Exercise details: From the listing below, copy only the lines running from the line that contains "Someone took away the pocket" to the line that contains "Someone carried the phone/white", both included.

Information given:
Segment Open
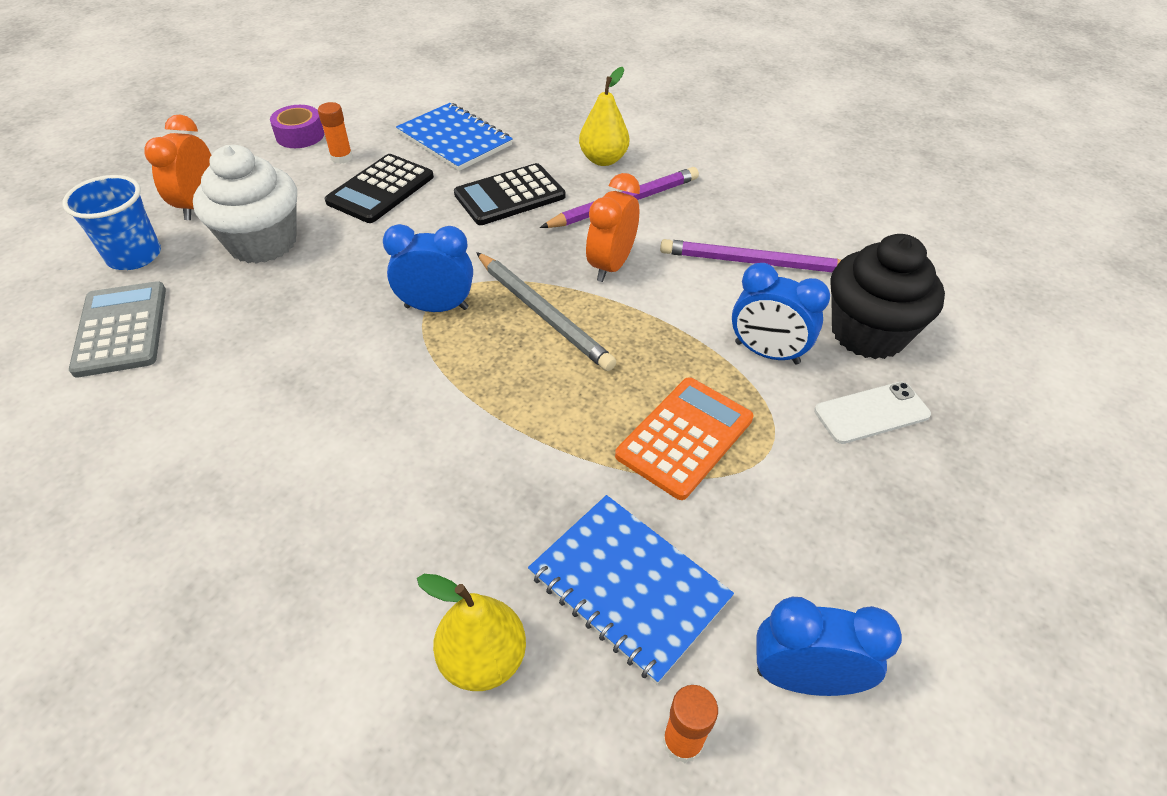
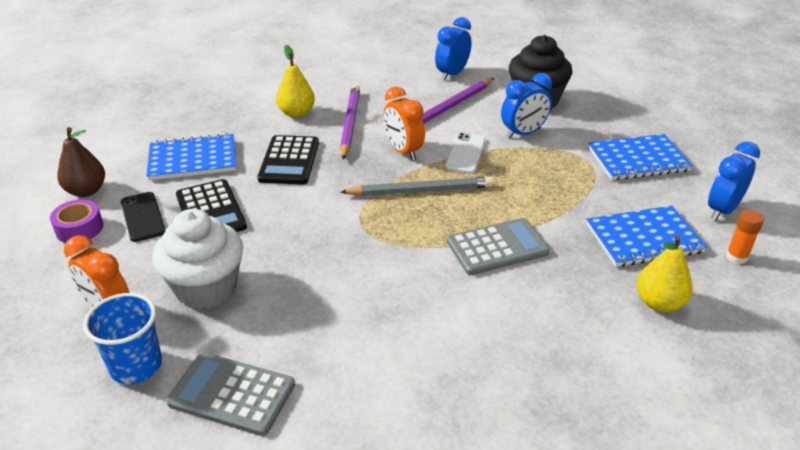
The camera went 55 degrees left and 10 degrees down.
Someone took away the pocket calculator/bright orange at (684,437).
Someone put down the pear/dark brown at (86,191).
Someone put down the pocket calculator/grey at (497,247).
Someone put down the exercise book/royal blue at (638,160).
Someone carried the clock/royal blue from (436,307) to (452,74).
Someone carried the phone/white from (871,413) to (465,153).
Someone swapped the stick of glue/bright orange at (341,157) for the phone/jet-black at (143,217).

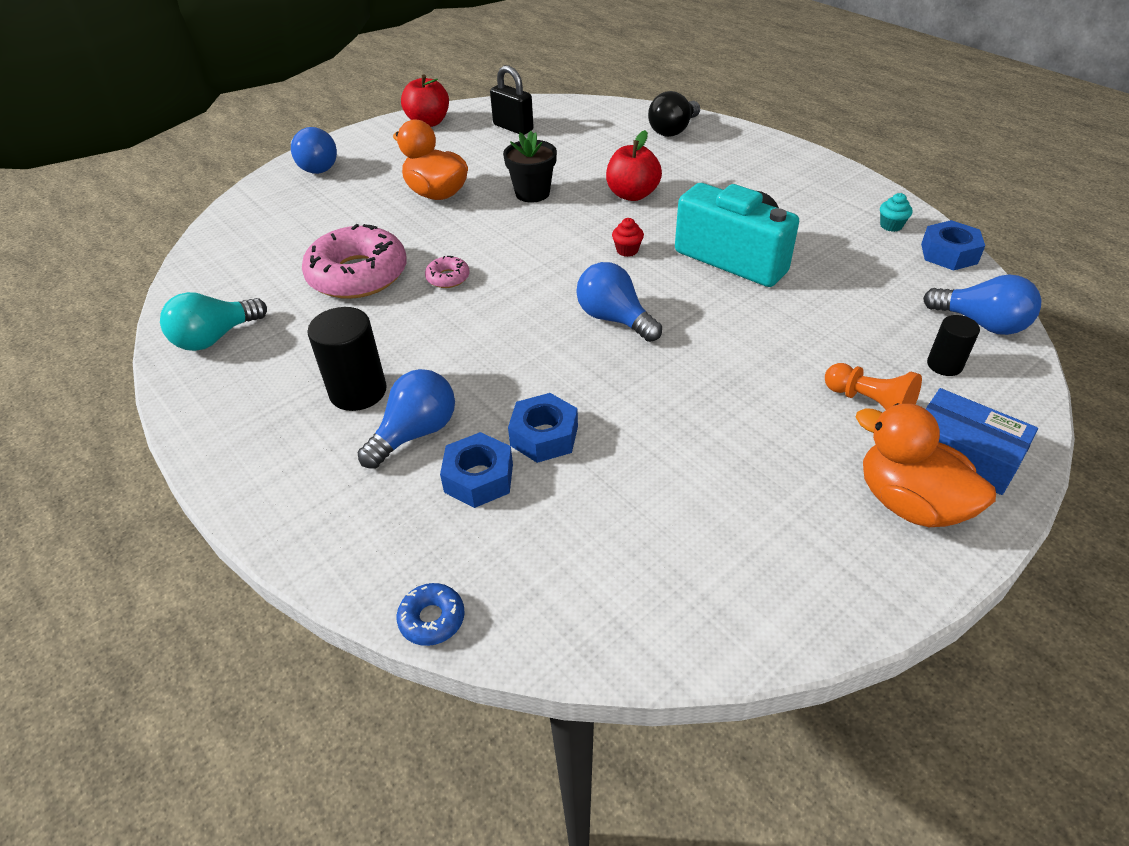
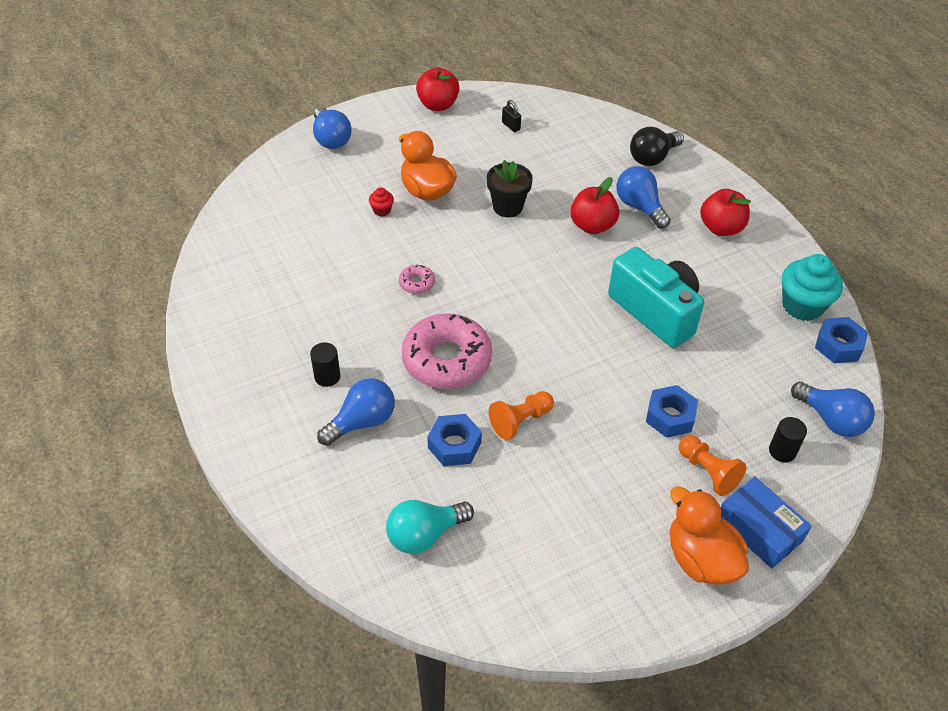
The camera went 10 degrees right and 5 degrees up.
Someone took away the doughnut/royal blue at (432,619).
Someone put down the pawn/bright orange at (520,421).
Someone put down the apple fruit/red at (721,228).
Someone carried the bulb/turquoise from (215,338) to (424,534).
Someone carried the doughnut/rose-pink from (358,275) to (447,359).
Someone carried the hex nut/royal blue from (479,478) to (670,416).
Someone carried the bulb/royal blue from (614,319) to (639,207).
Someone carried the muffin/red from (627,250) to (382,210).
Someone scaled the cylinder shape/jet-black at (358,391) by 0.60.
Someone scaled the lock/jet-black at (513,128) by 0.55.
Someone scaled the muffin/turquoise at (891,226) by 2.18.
Segment Closed
Segment Open
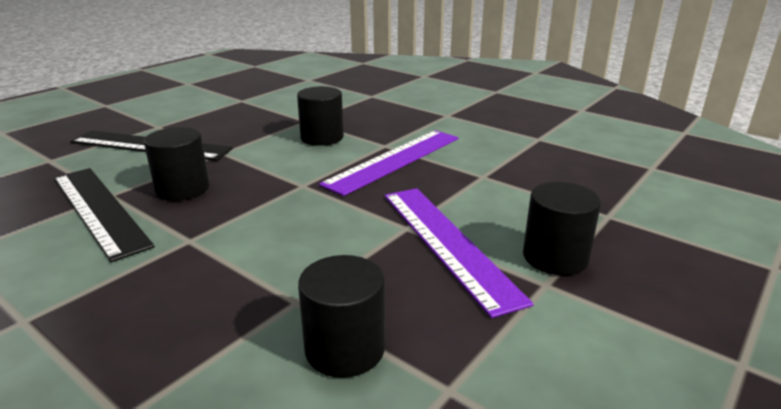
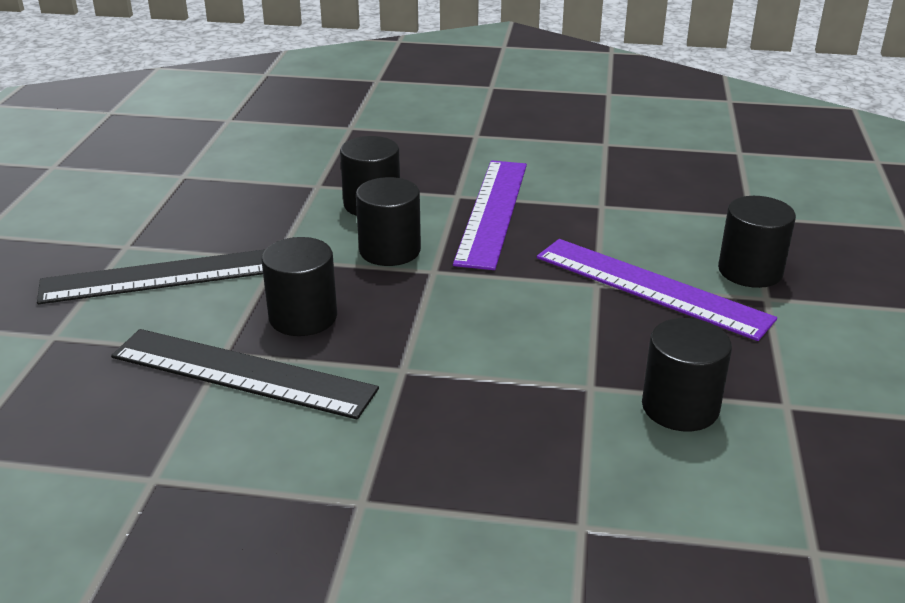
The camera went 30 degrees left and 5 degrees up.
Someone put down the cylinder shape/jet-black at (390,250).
Segment Closed
Written answer:
Someone took away the pocket calculator/bright orange at (684,437).
Someone put down the pear/dark brown at (86,191).
Someone put down the pocket calculator/grey at (497,247).
Someone put down the exercise book/royal blue at (638,160).
Someone carried the clock/royal blue from (436,307) to (452,74).
Someone carried the phone/white from (871,413) to (465,153).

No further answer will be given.